- _EXERCISE_
Each line holding the string "round" is to be copied from the data.

- _DATA EXCERPTS_

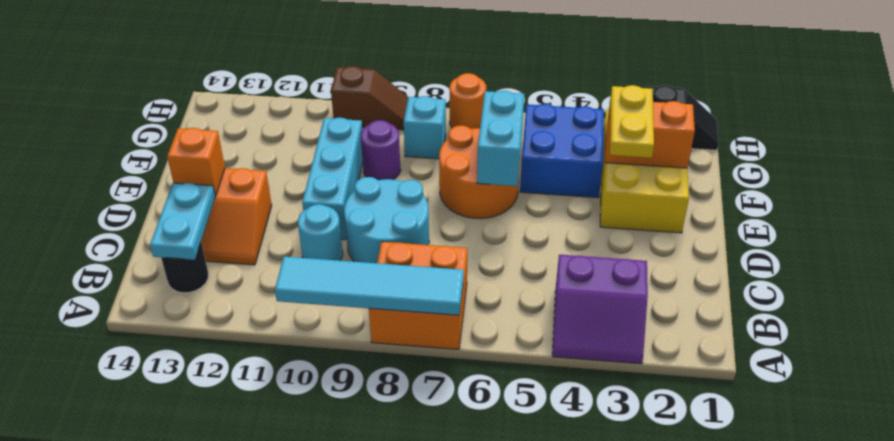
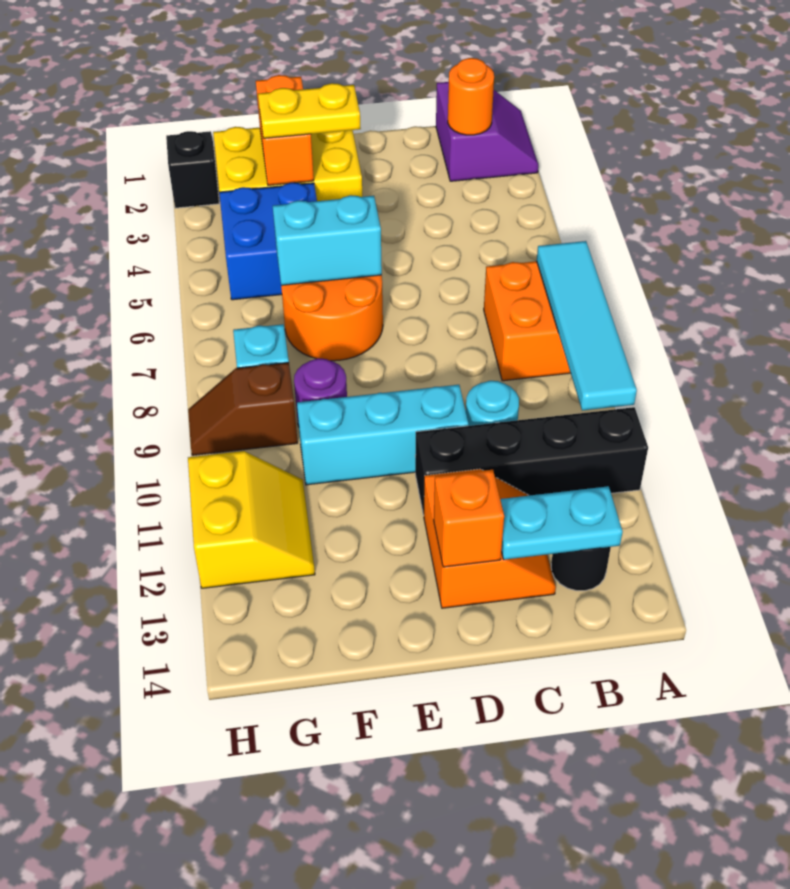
purple slope A3:B4 level 1 top B -> purple slope A1:B2 level 1 top B
none -> black brick A11:D11 level 1
cyan round brick C8:D9 level 1 -> none
none -> yellow slope G11:H12 level 1 top H
orange round brick H7 level 1 -> orange round brick B2 level 2
brown slope H9:H10 level 1 top 10 -> brown slope G9:H9 level 1 top G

- _TASK ANSWER_
cyan round brick C8:D9 level 1 -> none
orange round brick H7 level 1 -> orange round brick B2 level 2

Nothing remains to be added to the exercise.